### RECORDS FOR THE TASK

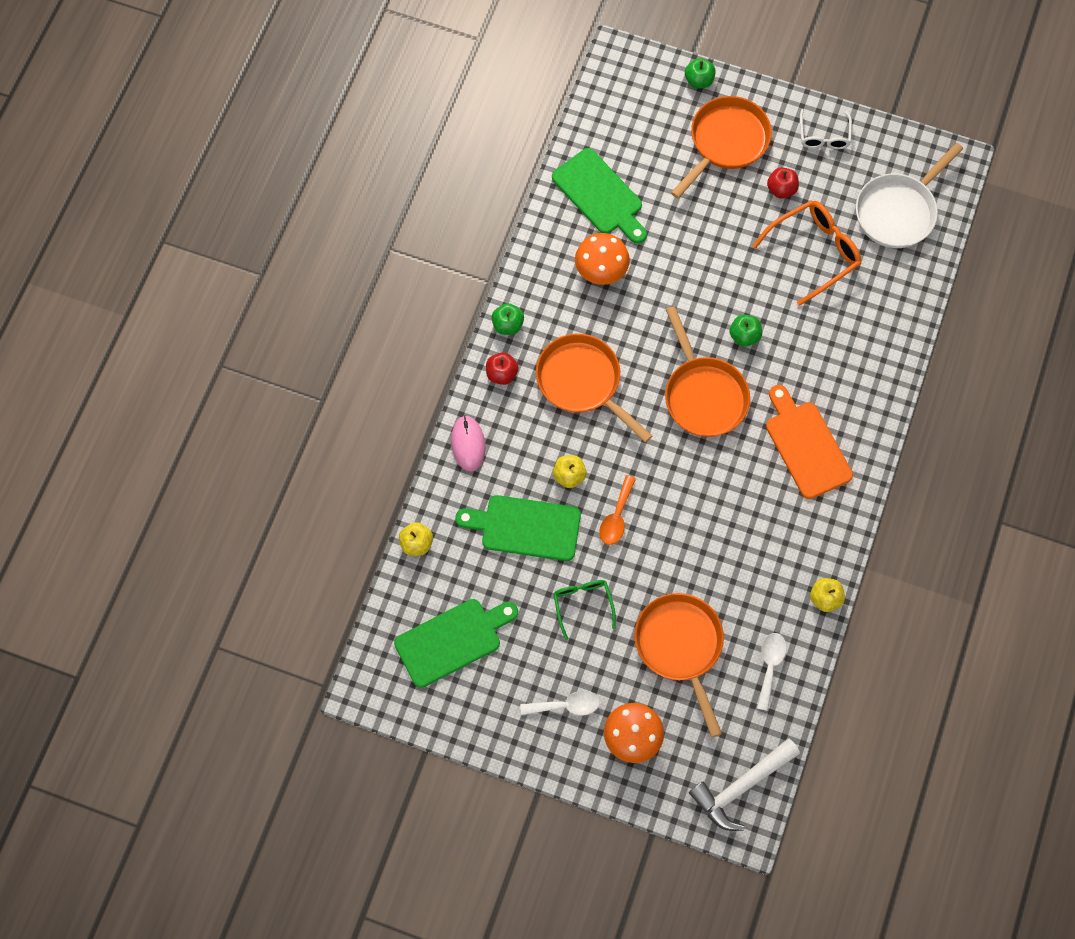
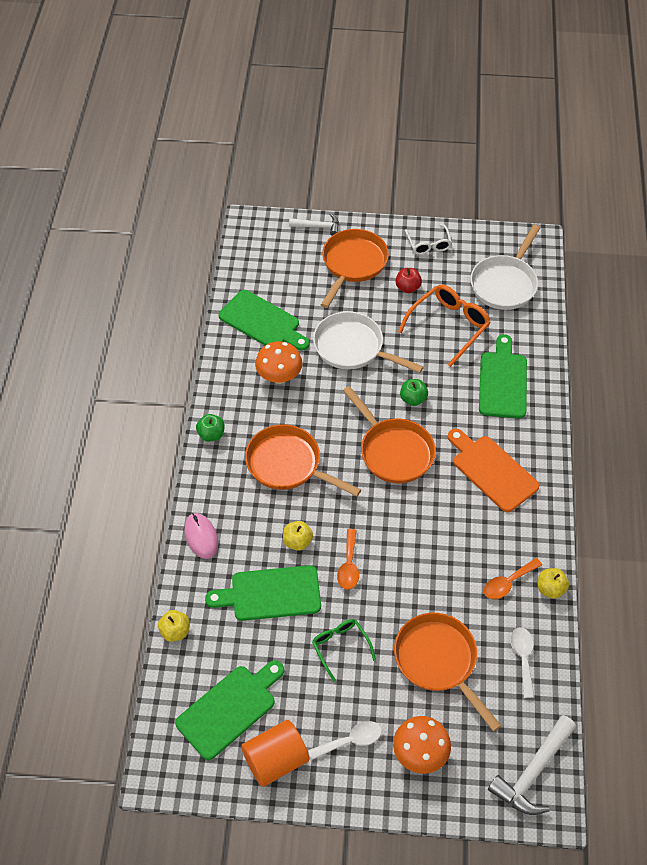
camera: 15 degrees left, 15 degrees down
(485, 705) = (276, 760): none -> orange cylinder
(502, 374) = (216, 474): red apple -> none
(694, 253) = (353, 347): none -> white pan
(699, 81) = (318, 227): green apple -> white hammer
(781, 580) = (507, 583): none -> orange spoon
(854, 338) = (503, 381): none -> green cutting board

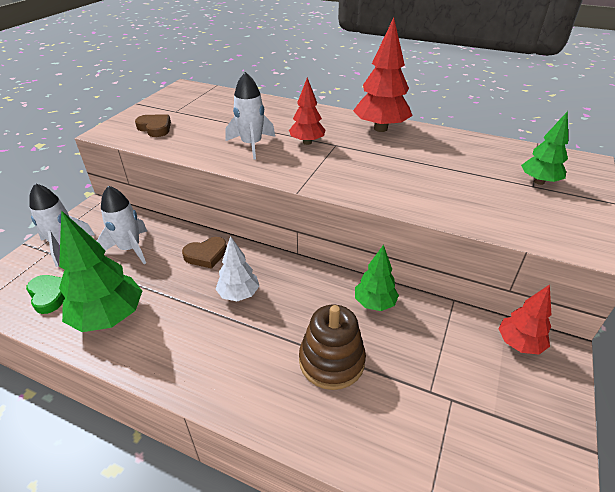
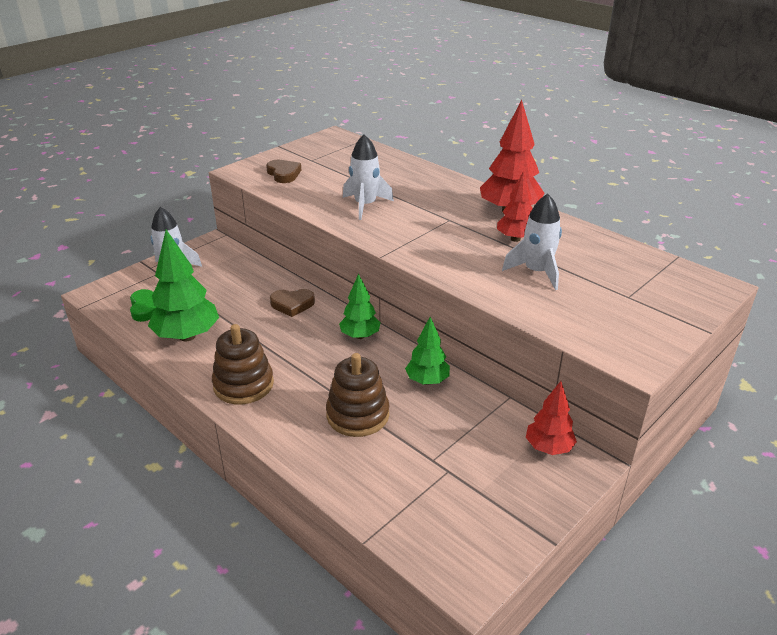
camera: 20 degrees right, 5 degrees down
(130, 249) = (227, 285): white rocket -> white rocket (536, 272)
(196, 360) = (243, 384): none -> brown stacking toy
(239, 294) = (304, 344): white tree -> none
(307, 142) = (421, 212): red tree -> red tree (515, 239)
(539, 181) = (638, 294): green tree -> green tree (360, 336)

######

■ **ASSIGNMENT**
Up to and including the line containing "(781, 580) = (507, 583): none -> orange spoon", quote each line of the entries above from the very first, please, exactly and without images.

■ **TASK OUTPUT**
camera: 15 degrees left, 15 degrees down
(485, 705) = (276, 760): none -> orange cylinder
(502, 374) = (216, 474): red apple -> none
(694, 253) = (353, 347): none -> white pan
(699, 81) = (318, 227): green apple -> white hammer
(781, 580) = (507, 583): none -> orange spoon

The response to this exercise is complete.